PROMPT —
A word-for-word copy of the following listing is needed. Leave out its images.

DATASET EXCERPT —
-=-=-

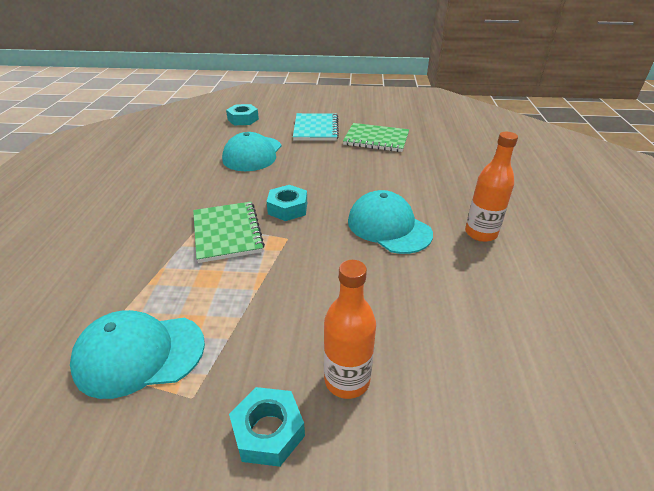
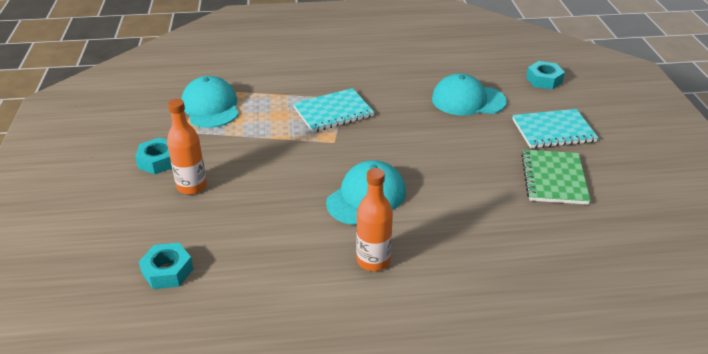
camera: 80 degrees right, 0 degrees up
green notebook [193,202,265,263] -> turquoise notebook [293,88,374,132]
turquoise nut [267,185,307,221] -> turquoise nut moved to [139,243,193,289]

-=-=-

RESPONSE TO THIS TASK —
camera: 80 degrees right, 0 degrees up
green notebook [193,202,265,263] -> turquoise notebook [293,88,374,132]
turquoise nut [267,185,307,221] -> turquoise nut moved to [139,243,193,289]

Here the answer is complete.